__AIM OF THE EXERCISE__. For this task, output exactly the lines of the material below starting at the line with "brown line: (161, 77)" and ending at the line with "black circle: (120, 56) -> (167, 135), moved"; pictures are to be excluded.

__INFORMATION__.
☆ ☆ ☆ ☆ ☆

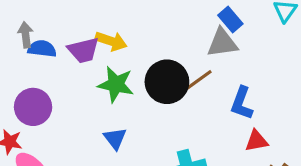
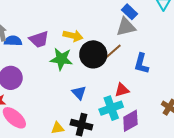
yellow arrow: (111, 41) -> (73, 36), moved
blue triangle: (115, 138) -> (79, 93), moved
red triangle: (256, 141) -> (122, 90), moved

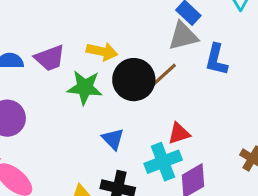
blue L-shape: (141, 64) -> (216, 60), moved

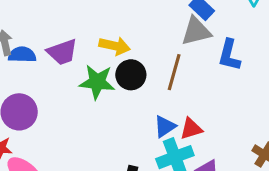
brown line: (161, 77) -> (174, 72), turned -33
black circle: (134, 80) -> (131, 75), moved, size x0.7
blue triangle: (113, 139) -> (165, 126), moved, turned 40

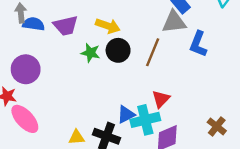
green star: (97, 82) -> (91, 53), size x0.7
blue triangle: (165, 126) -> (126, 114), moved
red triangle: (191, 129) -> (161, 99), turned -36

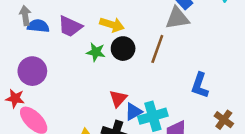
purple trapezoid: (66, 26) -> (70, 26), turned 40
blue L-shape: (198, 44) -> (200, 85), moved
red triangle: (161, 99) -> (118, 99), moved

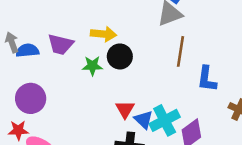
brown line: (157, 49) -> (181, 51), moved
blue triangle: (133, 112) -> (144, 120), turned -36

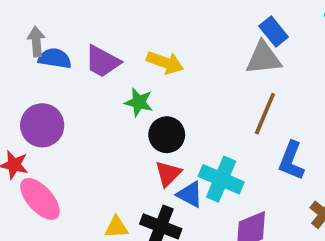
black circle: (120, 56) -> (167, 135), moved
blue triangle: (144, 120) -> (190, 194), turned -30
cyan cross: (165, 120) -> (221, 179), moved, turned 36

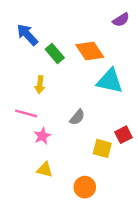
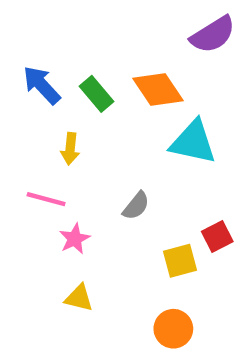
purple semicircle: (121, 20) -> (213, 35), size x1.5
blue arrow: (27, 35) -> (42, 85), moved
yellow square: (102, 148) -> (180, 261), turned -30
orange circle: (85, 187) -> (173, 329), moved

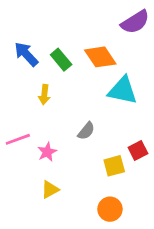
pink line: (46, 199) -> (18, 139), moved, turned -35
yellow triangle: (79, 298) -> (50, 190), turned -42

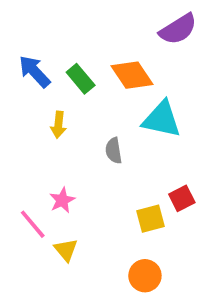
gray semicircle: (86, 131) -> (114, 151), moved, turned 132
pink line: (18, 139) -> (33, 224), moved, turned 70
yellow triangle: (50, 190) -> (66, 250), turned -42

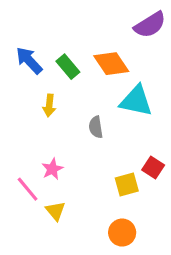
red square: (182, 198) -> (153, 167), turned -30

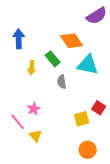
blue arrow: (29, 60) -> (19, 39), turned 42
green rectangle: (68, 67) -> (53, 59), moved
orange circle: (122, 233) -> (88, 150), moved

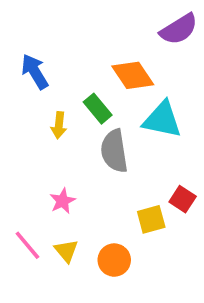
blue arrow: (19, 39) -> (35, 72), turned -30
gray semicircle: (62, 82) -> (114, 151), size x1.6
pink line: (18, 122) -> (27, 245), moved
orange circle: (88, 150) -> (114, 260), moved

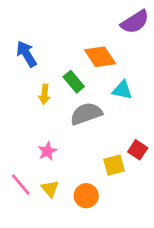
cyan triangle: (162, 120) -> (122, 90), size x0.7
gray semicircle: (114, 151) -> (86, 114), turned 80

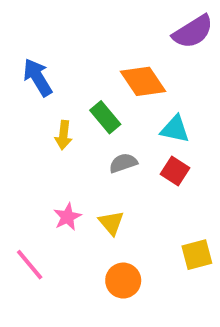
gray semicircle: (86, 114) -> (123, 163), size x0.6
red square: (138, 150) -> (175, 171), moved
yellow square: (114, 165) -> (197, 255), moved
yellow triangle: (50, 189) -> (111, 223), moved

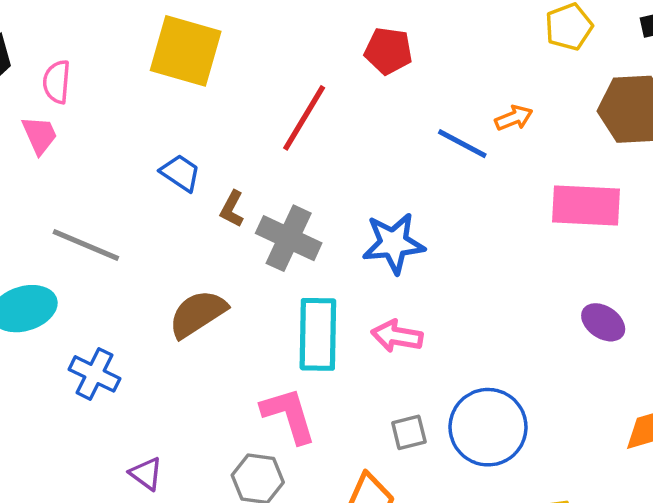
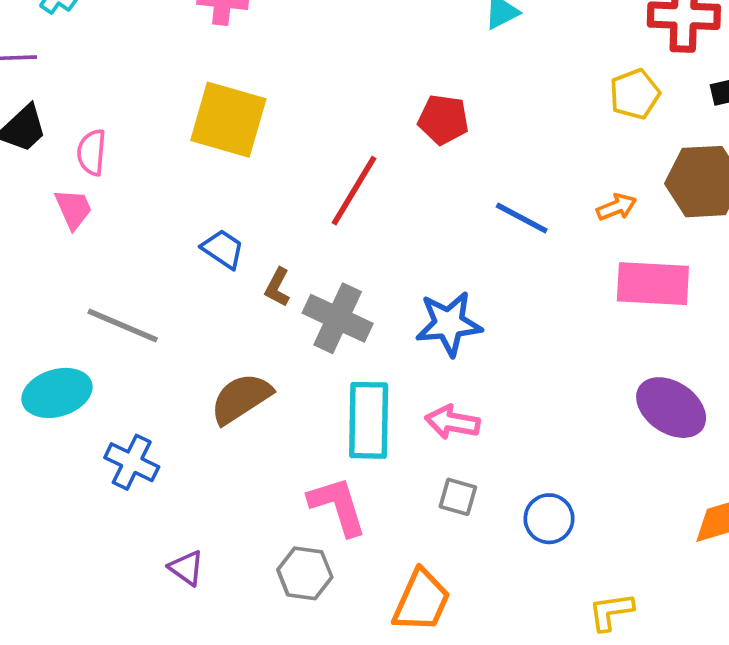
orange arrow: (514, 118) -> (616, 207), moved
purple ellipse: (603, 322) -> (671, 408), size x1.5
blue circle: (488, 427) -> (549, 519), size x0.6
gray square: (409, 432) -> (458, 497), moved, turned 30

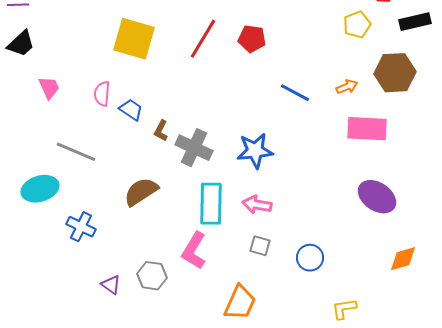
pink semicircle: (92, 152) -> (102, 94), moved
red line: (354, 191) -> (203, 39), moved
pink L-shape: (338, 506) -> (194, 251), turned -132
gray hexagon: (305, 573) -> (152, 276), moved

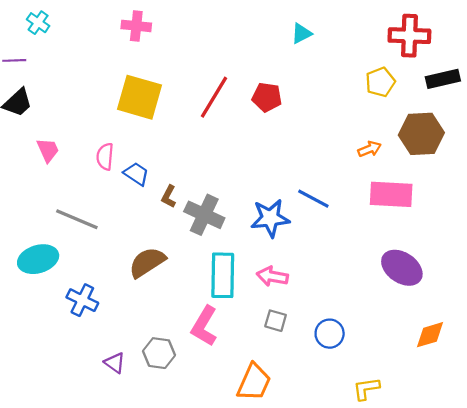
blue line: (295, 93) -> (313, 199), moved

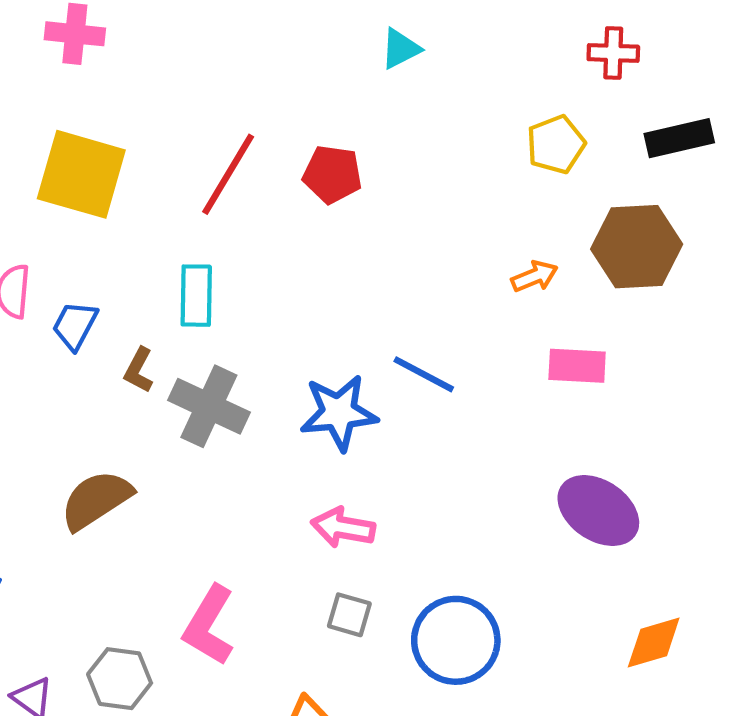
red cross: (409, 36) -> (613, 53), size x0.6
blue trapezoid: (136, 174) -> (75, 325), turned -96
pink rectangle: (391, 194) -> (577, 366), size x0.7
cyan rectangle: (223, 275) -> (196, 296), moved, size x0.7
blue circle: (330, 334) -> (456, 640), size x1.5

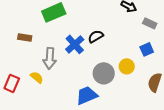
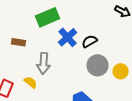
blue cross: (75, 44) -> (68, 37), moved
gray circle: (104, 73) -> (98, 65), moved

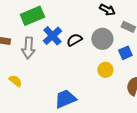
gray arrow: (44, 63) -> (28, 48), moved
gray circle: (98, 65) -> (102, 39), moved

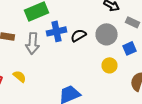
blue cross: (52, 36) -> (56, 31), turned 30

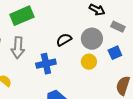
blue cross: (56, 31) -> (46, 64), moved
yellow circle: (110, 65) -> (89, 62), moved

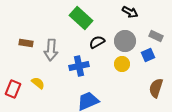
green rectangle: (22, 16) -> (81, 18), moved, turned 65
gray rectangle: (118, 27) -> (156, 36), moved

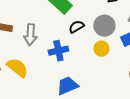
yellow semicircle: (38, 83) -> (17, 68), size x1.6

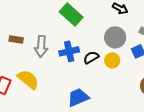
black semicircle: (76, 27) -> (91, 57), moved
blue cross: (58, 51) -> (69, 51), moved

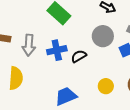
yellow circle: (112, 60) -> (106, 86), moved
yellow semicircle: (28, 79) -> (16, 78), turned 55

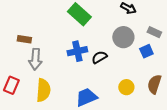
gray arrow: (29, 45) -> (35, 59), moved
yellow semicircle: (16, 78) -> (43, 90), moved

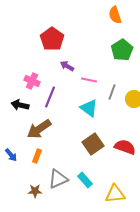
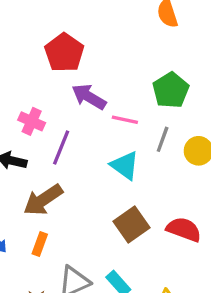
green pentagon: (122, 50) -> (171, 90), moved
purple arrow: (67, 66) -> (89, 97), size x1.5

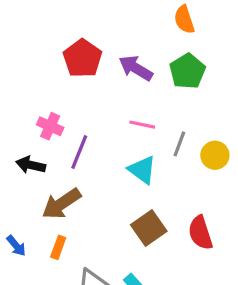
green pentagon: (171, 90) -> (187, 71), moved
purple arrow: (89, 97) -> (136, 68), moved
red semicircle: (184, 229) -> (200, 233), turned -128

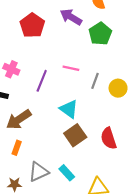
purple arrow: (136, 68) -> (71, 17), moved
purple line: (79, 152) -> (42, 81), moved
cyan triangle: (142, 170) -> (69, 109), moved

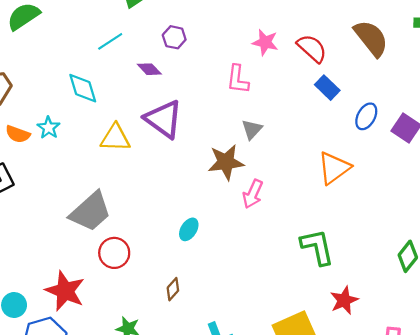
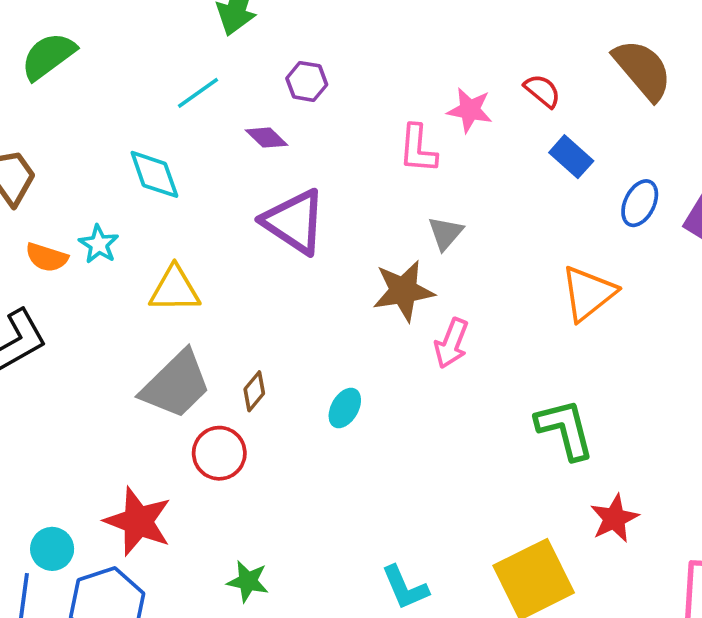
pink star: (265, 42) -> (470, 110), moved
red semicircle: (312, 48) -> (542, 91), size x0.7
yellow triangle: (115, 138) -> (175, 289), moved
brown diamond: (173, 289) -> (254, 391), moved

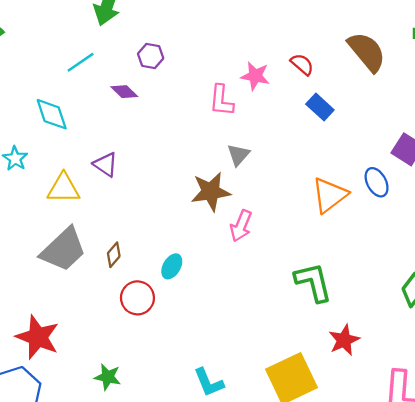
blue ellipse: (640, 203) -> (377, 182), moved, turned -56
purple triangle: (294, 222) -> (106, 164), moved, size x0.6
red circle: (219, 453) -> (137, 298), moved

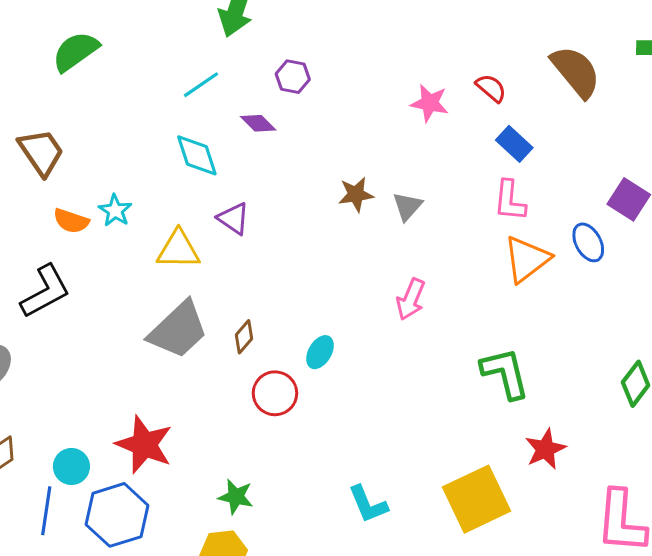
pink L-shape: (221, 100) -> (510, 201), moved
cyan diamond: (52, 114) -> (197, 155), moved
brown star: (211, 192) -> (356, 194), moved, size x0.7

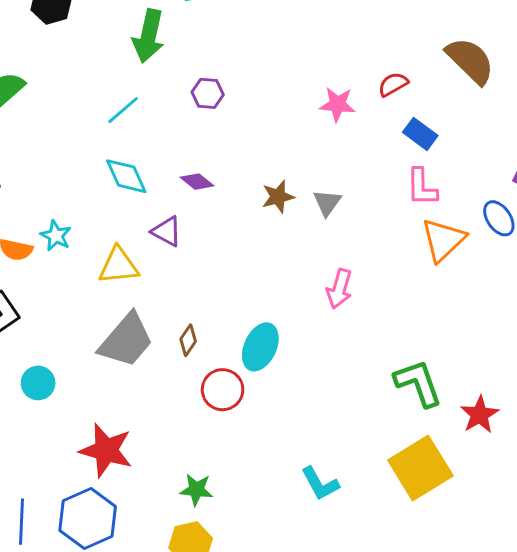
red semicircle: (491, 88) -> (393, 84), turned -64
purple diamond: (258, 123) -> (197, 182), moved
cyan ellipse: (320, 352) -> (260, 347), size x1.5
green L-shape: (505, 373) -> (418, 383), moved
cyan circle: (71, 466) -> (38, 383), moved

☆ ☆ ☆ ☆ ☆

__EXERCISE RESPONSE__.
brown line: (161, 77) -> (174, 72), turned -33
black circle: (134, 80) -> (131, 75), moved, size x0.7
blue triangle: (113, 139) -> (165, 126), moved, turned 40

green star: (97, 82) -> (91, 53), size x0.7
blue triangle: (165, 126) -> (126, 114), moved
red triangle: (191, 129) -> (161, 99), turned -36

purple trapezoid: (66, 26) -> (70, 26), turned 40
blue L-shape: (198, 44) -> (200, 85), moved
red triangle: (161, 99) -> (118, 99), moved

brown line: (157, 49) -> (181, 51), moved
blue triangle: (133, 112) -> (144, 120), turned -36

black circle: (120, 56) -> (167, 135), moved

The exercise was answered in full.